*** EXERCISE DATA ***

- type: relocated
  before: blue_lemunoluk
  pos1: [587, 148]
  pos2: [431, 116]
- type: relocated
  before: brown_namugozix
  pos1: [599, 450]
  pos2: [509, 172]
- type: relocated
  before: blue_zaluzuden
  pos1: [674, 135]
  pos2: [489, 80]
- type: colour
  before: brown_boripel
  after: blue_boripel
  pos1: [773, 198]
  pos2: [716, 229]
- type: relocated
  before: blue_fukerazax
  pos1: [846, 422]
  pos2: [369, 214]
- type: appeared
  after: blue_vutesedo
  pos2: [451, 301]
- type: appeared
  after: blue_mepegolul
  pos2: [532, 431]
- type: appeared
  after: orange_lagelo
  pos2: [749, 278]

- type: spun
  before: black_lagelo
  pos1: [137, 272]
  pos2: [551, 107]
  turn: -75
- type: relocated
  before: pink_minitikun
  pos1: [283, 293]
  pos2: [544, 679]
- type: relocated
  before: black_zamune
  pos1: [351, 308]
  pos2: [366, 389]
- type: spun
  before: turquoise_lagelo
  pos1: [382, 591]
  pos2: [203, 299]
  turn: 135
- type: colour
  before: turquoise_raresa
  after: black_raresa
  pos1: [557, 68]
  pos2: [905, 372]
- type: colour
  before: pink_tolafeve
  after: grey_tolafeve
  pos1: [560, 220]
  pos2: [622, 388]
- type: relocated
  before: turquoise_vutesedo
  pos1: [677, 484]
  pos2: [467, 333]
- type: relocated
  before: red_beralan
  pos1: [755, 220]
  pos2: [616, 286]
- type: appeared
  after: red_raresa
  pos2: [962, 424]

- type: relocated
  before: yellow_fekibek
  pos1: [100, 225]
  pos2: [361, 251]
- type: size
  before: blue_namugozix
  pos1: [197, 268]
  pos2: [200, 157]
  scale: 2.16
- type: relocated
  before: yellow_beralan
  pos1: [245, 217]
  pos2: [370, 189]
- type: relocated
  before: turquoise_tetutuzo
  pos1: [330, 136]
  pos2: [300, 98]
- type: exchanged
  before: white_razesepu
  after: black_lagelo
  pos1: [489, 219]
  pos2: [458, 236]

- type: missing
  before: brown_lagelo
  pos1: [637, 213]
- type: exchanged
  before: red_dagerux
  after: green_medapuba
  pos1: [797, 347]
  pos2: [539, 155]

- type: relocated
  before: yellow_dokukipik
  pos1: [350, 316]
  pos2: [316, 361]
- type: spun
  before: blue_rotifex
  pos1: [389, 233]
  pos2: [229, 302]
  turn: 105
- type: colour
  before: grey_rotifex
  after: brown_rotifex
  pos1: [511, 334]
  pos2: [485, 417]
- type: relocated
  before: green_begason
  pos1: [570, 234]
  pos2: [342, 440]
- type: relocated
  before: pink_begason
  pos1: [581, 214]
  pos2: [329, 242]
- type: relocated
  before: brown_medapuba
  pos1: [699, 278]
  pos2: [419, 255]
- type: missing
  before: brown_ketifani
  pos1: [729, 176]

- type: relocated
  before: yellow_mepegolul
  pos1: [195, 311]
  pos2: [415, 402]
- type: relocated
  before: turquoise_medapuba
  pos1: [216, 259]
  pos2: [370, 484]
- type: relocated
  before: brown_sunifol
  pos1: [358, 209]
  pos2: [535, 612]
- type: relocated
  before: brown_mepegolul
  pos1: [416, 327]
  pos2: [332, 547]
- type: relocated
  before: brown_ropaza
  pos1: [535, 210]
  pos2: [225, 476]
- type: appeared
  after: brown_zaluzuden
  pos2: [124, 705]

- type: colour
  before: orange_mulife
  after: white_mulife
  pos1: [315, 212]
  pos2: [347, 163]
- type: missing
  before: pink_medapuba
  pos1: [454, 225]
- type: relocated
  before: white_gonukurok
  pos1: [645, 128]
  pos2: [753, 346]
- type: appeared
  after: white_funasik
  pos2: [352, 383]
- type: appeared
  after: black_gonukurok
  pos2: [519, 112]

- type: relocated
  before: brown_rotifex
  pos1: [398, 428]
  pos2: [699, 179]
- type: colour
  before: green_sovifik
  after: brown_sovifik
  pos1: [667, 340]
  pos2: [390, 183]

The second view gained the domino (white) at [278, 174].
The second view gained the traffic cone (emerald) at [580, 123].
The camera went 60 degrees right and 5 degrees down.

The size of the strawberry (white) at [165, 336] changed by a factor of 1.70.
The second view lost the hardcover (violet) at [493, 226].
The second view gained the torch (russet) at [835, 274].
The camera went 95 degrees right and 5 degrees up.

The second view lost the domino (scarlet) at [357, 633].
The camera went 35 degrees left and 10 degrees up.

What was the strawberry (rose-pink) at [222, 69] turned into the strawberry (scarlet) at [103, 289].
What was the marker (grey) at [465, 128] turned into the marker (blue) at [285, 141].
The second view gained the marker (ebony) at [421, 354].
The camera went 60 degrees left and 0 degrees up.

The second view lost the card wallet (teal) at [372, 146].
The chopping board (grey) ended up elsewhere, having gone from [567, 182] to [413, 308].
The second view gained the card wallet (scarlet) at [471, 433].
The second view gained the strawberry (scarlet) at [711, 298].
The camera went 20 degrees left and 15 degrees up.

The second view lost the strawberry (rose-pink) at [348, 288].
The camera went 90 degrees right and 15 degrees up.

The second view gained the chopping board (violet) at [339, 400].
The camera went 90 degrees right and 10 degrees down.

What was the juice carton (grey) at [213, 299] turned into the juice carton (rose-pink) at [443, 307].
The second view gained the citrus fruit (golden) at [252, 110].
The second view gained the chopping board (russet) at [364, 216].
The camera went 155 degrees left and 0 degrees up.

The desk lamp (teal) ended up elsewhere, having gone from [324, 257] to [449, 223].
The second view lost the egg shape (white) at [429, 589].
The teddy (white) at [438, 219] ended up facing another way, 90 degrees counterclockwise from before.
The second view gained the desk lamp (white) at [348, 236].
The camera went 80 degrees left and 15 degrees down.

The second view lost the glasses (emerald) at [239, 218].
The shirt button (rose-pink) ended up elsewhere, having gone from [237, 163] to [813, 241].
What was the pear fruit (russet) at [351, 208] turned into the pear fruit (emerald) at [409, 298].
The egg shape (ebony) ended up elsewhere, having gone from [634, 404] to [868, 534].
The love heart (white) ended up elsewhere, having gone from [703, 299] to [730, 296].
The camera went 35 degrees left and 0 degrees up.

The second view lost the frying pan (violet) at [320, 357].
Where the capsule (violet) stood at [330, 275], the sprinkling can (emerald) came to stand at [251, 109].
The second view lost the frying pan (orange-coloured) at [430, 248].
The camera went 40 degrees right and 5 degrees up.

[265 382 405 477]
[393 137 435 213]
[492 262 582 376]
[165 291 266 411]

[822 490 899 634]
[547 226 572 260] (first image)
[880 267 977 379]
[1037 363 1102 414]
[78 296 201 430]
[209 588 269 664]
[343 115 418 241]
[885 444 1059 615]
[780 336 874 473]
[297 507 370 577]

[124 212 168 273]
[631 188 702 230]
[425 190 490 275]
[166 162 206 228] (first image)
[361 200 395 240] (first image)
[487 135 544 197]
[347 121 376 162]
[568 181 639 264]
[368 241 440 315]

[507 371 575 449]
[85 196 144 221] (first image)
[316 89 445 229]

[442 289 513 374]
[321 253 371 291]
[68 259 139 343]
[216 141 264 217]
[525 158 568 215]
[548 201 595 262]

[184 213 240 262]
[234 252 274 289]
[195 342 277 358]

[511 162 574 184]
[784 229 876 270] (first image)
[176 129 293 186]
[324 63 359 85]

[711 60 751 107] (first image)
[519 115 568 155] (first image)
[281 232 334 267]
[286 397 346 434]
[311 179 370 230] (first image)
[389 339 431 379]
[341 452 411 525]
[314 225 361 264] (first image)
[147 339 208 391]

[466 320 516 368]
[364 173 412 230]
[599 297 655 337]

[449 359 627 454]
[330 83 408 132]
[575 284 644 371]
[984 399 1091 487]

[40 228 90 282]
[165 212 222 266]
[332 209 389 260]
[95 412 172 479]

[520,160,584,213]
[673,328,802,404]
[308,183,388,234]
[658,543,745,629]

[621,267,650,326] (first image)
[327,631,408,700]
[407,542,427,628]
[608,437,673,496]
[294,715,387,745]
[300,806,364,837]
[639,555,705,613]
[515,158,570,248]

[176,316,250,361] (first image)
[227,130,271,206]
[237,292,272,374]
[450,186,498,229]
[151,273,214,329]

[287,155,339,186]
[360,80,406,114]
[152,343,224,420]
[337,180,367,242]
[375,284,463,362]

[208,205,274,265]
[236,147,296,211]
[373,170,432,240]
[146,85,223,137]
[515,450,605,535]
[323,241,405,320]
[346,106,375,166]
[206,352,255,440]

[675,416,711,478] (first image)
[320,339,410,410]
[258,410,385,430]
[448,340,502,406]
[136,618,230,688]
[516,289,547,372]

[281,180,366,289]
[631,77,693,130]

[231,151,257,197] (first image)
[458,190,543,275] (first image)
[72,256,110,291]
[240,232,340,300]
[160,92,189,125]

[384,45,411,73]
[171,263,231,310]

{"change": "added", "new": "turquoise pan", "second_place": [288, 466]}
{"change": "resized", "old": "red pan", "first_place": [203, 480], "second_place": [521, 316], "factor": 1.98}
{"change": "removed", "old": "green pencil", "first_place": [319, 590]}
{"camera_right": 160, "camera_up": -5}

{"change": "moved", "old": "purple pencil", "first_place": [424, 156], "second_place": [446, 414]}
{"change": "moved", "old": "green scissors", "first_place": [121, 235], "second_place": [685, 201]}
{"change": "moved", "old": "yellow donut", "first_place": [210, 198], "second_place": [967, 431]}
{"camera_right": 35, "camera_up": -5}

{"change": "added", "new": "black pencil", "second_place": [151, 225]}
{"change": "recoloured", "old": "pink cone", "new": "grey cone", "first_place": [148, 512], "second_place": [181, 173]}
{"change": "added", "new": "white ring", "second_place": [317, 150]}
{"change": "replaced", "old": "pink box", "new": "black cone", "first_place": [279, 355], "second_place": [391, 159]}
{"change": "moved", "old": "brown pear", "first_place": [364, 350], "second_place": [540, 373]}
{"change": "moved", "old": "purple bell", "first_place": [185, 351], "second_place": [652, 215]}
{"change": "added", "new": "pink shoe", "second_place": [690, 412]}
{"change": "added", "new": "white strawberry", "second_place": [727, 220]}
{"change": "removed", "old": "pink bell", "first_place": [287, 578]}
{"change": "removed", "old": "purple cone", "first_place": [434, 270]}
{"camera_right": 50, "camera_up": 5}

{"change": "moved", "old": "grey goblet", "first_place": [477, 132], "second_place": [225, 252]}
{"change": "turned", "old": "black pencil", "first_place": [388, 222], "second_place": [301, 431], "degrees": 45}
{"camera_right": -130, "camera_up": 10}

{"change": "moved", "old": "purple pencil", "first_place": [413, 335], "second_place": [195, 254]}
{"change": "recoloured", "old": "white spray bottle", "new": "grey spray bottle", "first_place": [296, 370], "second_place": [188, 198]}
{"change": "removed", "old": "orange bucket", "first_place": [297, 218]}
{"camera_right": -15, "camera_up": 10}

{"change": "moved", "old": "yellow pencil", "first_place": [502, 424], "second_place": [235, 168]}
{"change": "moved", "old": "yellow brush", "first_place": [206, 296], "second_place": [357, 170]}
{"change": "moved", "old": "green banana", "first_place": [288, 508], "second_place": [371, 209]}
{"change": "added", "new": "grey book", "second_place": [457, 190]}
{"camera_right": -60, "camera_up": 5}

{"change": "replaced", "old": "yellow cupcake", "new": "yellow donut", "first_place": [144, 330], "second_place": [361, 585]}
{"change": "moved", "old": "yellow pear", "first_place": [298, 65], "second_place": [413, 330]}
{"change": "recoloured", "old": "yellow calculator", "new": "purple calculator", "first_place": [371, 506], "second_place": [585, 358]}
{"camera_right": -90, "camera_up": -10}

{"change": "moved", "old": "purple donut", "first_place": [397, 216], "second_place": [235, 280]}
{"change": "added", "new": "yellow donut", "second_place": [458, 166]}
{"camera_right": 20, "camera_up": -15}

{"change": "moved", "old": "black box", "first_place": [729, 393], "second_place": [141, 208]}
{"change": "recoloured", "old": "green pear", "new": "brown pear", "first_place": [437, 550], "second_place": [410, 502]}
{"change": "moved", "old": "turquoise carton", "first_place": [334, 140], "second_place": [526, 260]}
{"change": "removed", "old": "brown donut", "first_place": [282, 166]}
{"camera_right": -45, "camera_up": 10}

*** End of EXERCISE DATA ***

• YOUR INSTRUCTIONS:
Extract from the records above the lines from the one containing "before: blue_fukerazax" to the one containing "after: orange_lagelo", both lines included, exactly as they appear and with nothing else.

• EXPECTED OUTPUT:
  before: blue_fukerazax
  pos1: [846, 422]
  pos2: [369, 214]
- type: appeared
  after: blue_vutesedo
  pos2: [451, 301]
- type: appeared
  after: blue_mepegolul
  pos2: [532, 431]
- type: appeared
  after: orange_lagelo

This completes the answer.